[Records from a data source]
· · · · ·
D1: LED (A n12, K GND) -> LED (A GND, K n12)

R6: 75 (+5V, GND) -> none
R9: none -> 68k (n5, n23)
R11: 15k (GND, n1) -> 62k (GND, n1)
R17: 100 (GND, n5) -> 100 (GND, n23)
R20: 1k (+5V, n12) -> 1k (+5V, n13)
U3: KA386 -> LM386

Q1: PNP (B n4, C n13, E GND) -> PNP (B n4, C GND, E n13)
· · · · ·
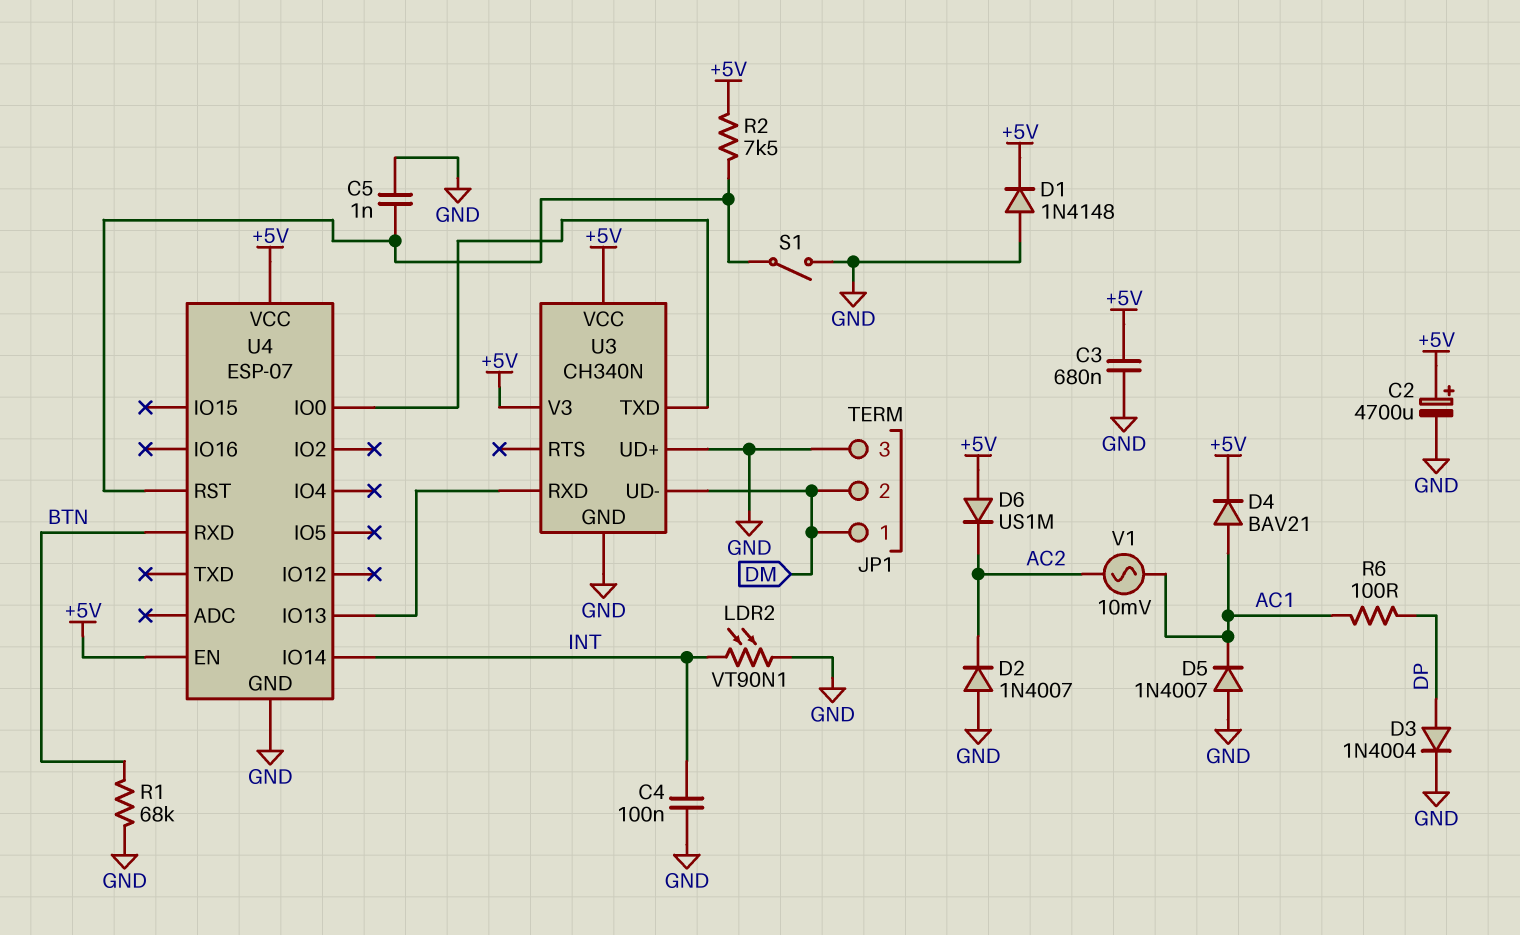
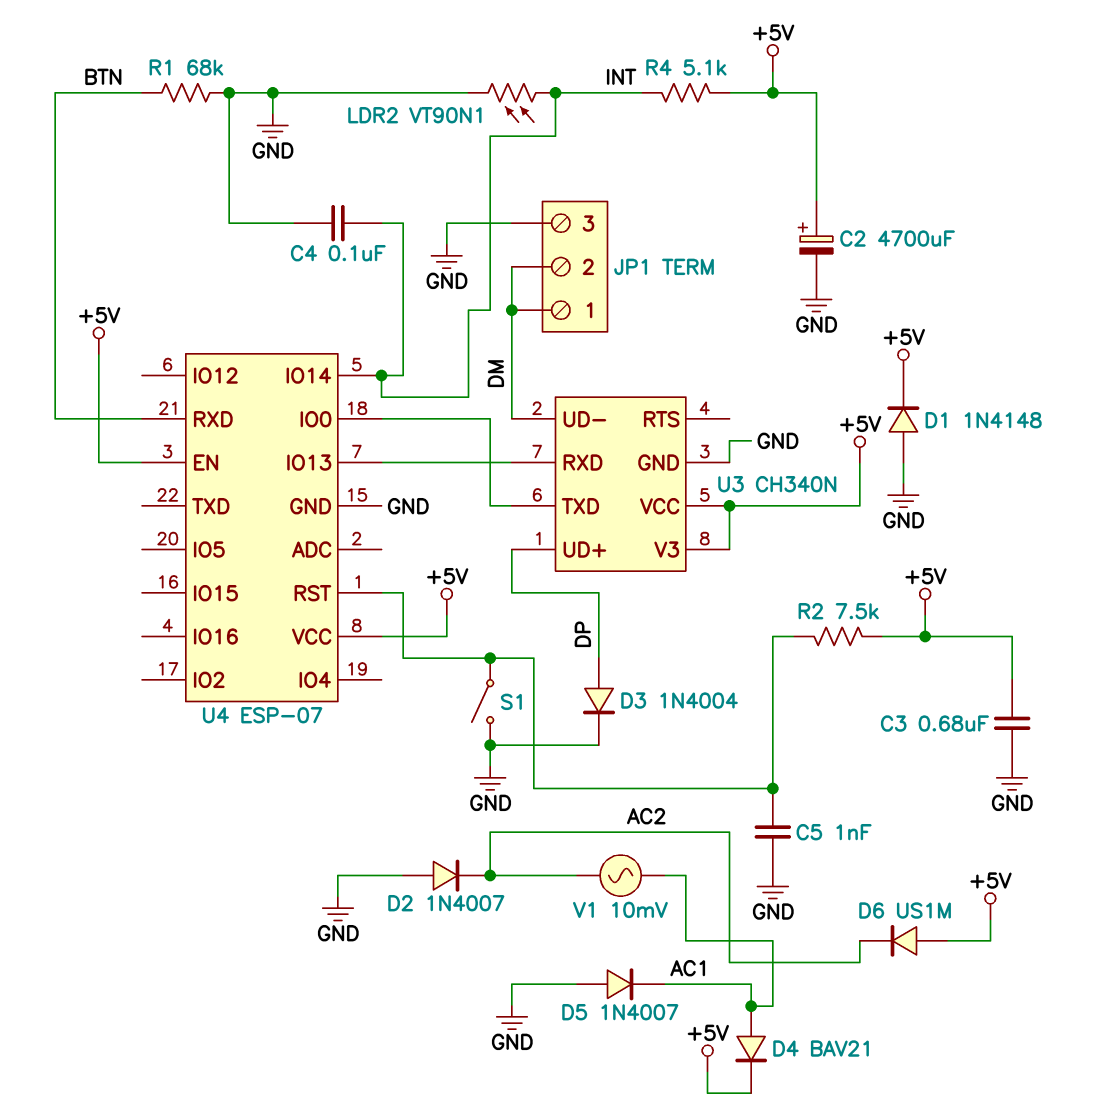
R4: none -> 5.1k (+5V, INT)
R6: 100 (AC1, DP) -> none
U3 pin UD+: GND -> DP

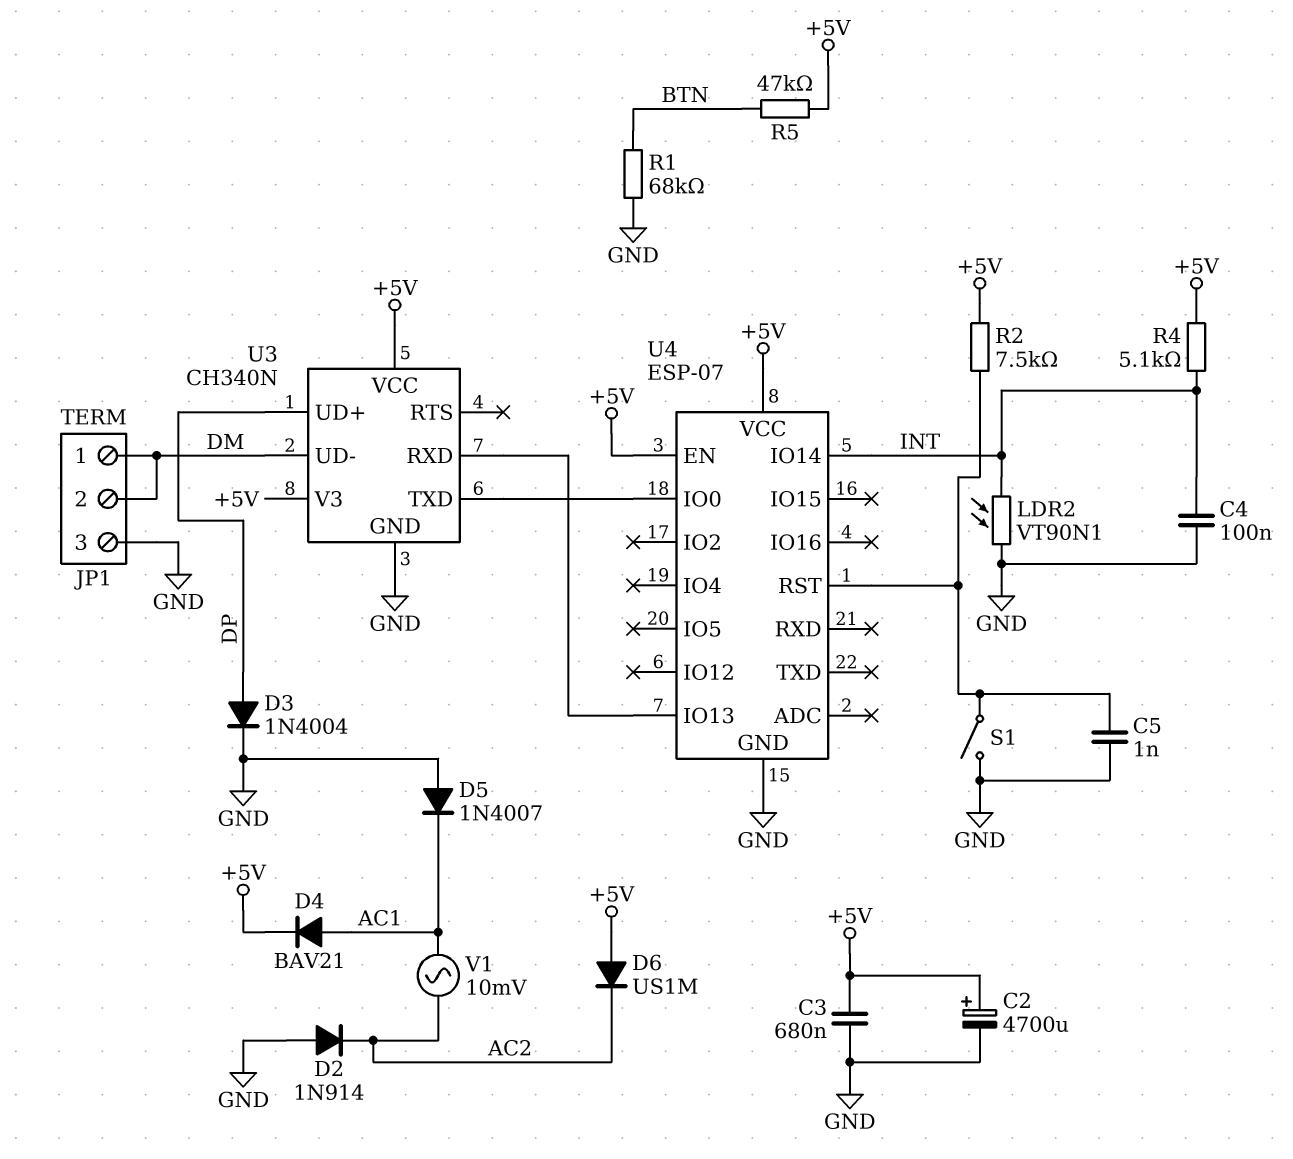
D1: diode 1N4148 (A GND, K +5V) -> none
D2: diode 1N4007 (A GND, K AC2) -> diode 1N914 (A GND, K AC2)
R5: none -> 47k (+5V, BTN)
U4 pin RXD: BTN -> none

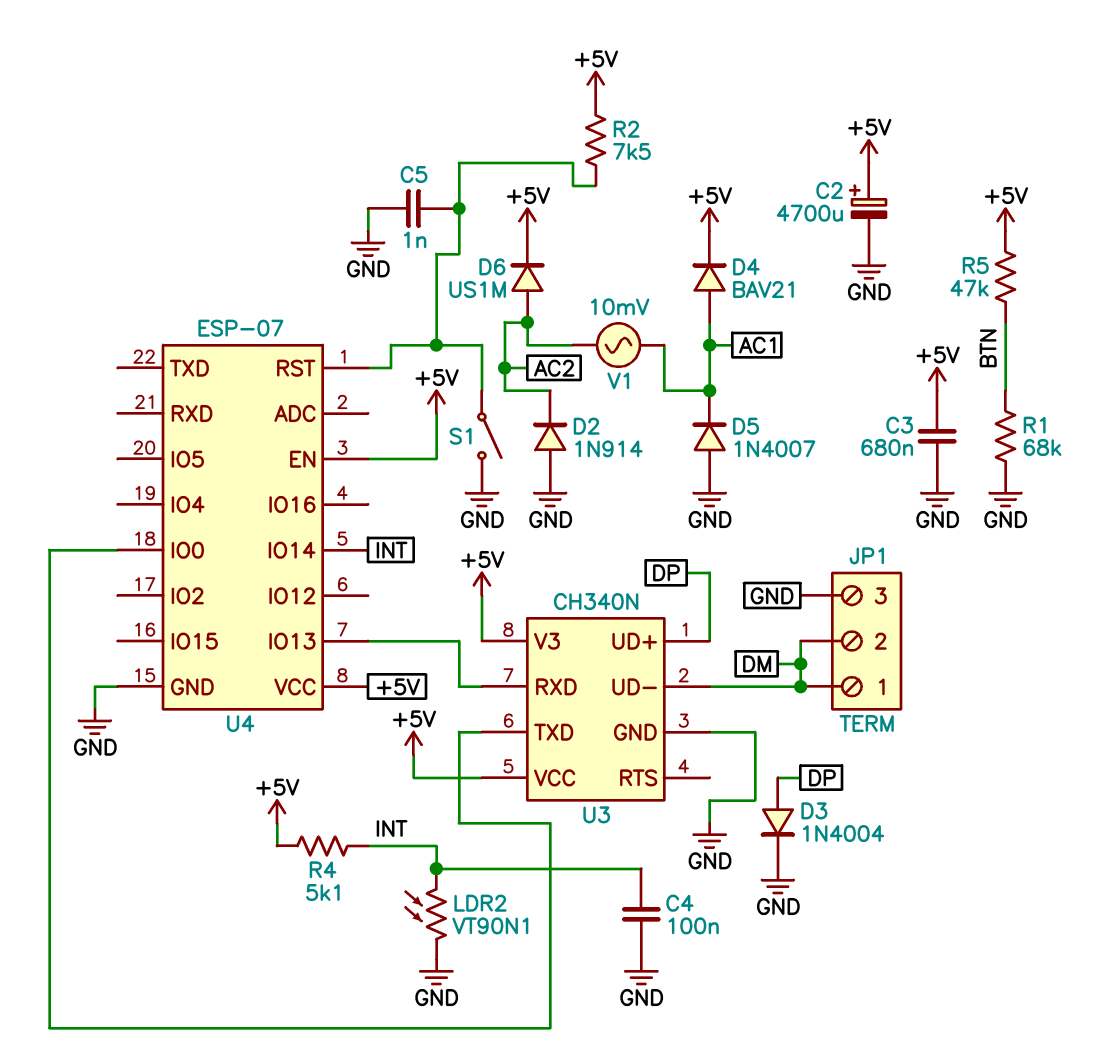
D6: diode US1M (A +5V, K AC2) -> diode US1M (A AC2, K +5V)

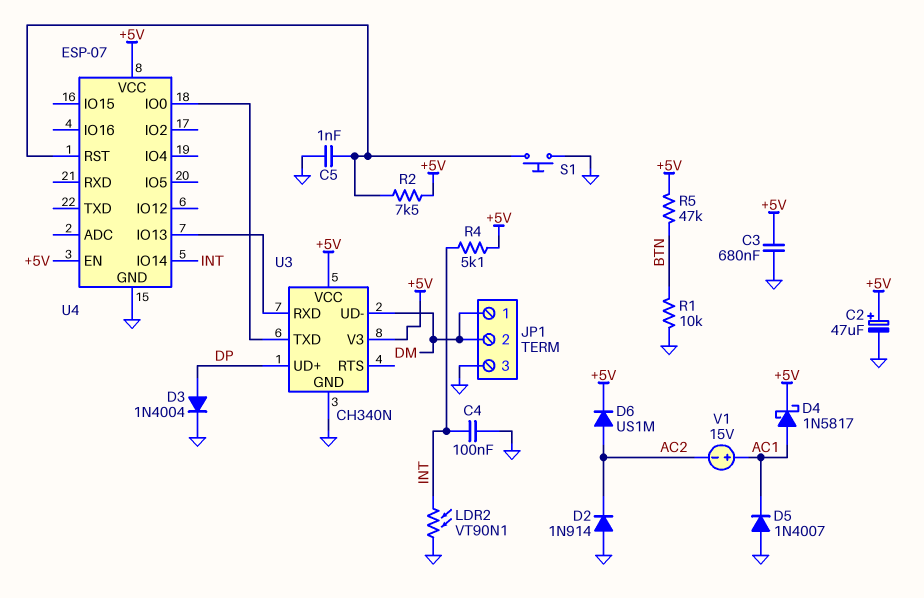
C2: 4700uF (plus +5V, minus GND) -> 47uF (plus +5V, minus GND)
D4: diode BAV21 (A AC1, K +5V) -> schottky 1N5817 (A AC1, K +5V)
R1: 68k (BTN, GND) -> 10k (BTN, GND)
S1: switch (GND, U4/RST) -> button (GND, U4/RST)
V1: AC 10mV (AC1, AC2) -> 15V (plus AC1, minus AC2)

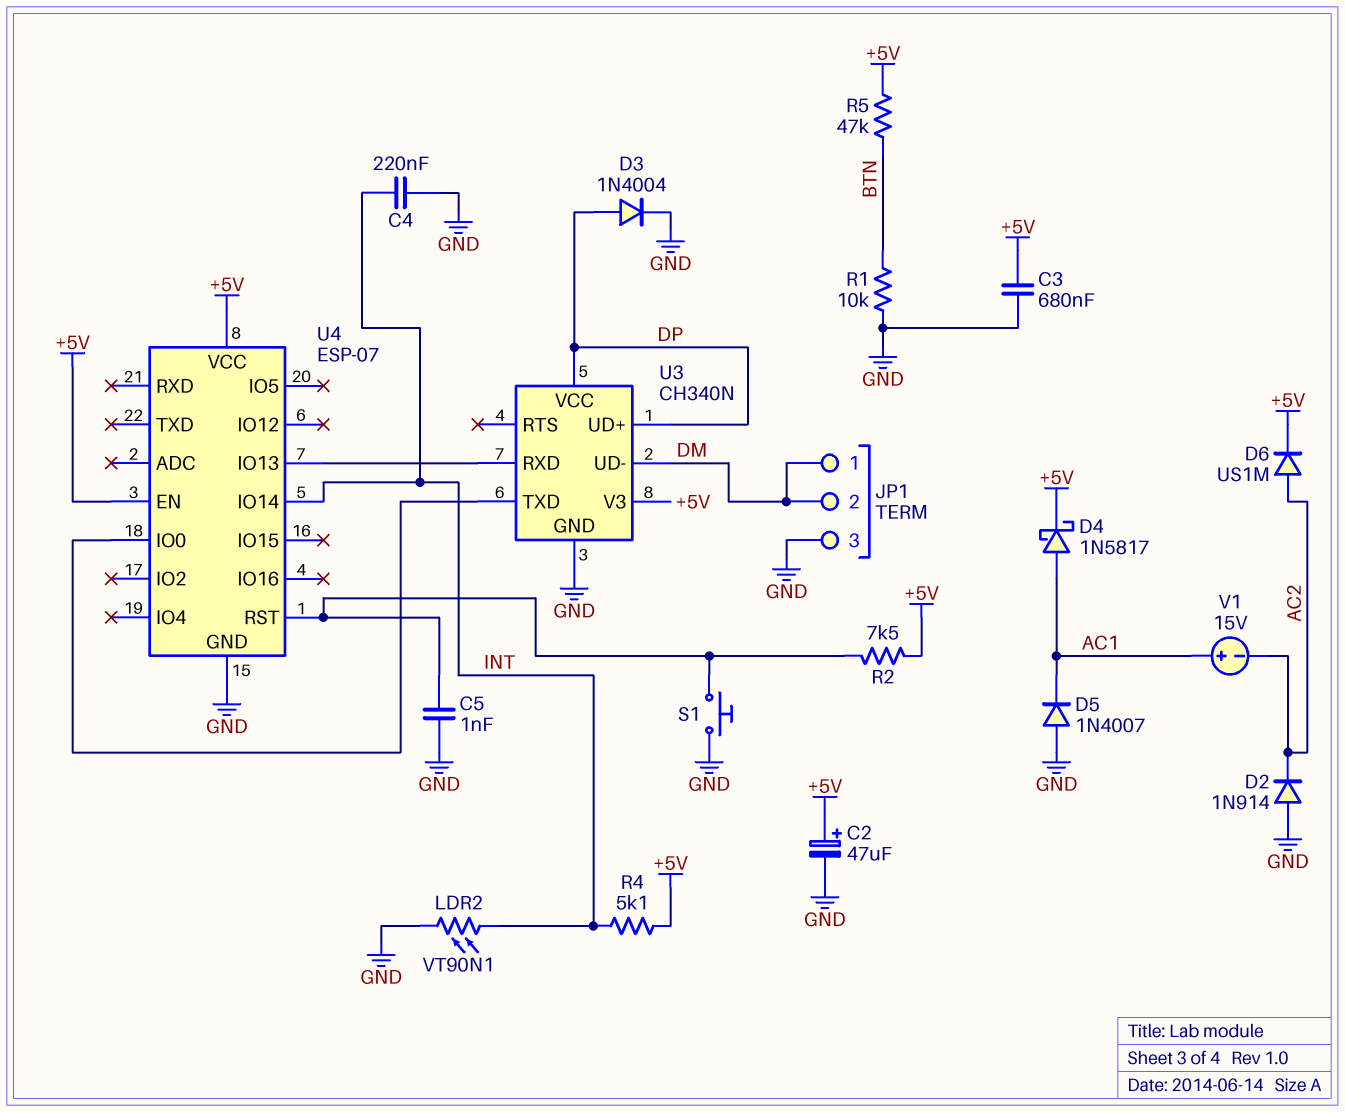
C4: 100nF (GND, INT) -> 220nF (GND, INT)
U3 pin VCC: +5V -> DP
· · · · ·
**Exercise objective:** Among the entries above, take the line with "U3 pin UD+: GND -> DP", the line with "U3 pin VCC: +5V -> DP", and all the lines between them, and restate them word for word without pictures.

**Task result:**
U3 pin UD+: GND -> DP

D1: diode 1N4148 (A GND, K +5V) -> none
D2: diode 1N4007 (A GND, K AC2) -> diode 1N914 (A GND, K AC2)
R5: none -> 47k (+5V, BTN)
U4 pin RXD: BTN -> none

D6: diode US1M (A +5V, K AC2) -> diode US1M (A AC2, K +5V)

C2: 4700uF (plus +5V, minus GND) -> 47uF (plus +5V, minus GND)
D4: diode BAV21 (A AC1, K +5V) -> schottky 1N5817 (A AC1, K +5V)
R1: 68k (BTN, GND) -> 10k (BTN, GND)
S1: switch (GND, U4/RST) -> button (GND, U4/RST)
V1: AC 10mV (AC1, AC2) -> 15V (plus AC1, minus AC2)

C4: 100nF (GND, INT) -> 220nF (GND, INT)
U3 pin VCC: +5V -> DP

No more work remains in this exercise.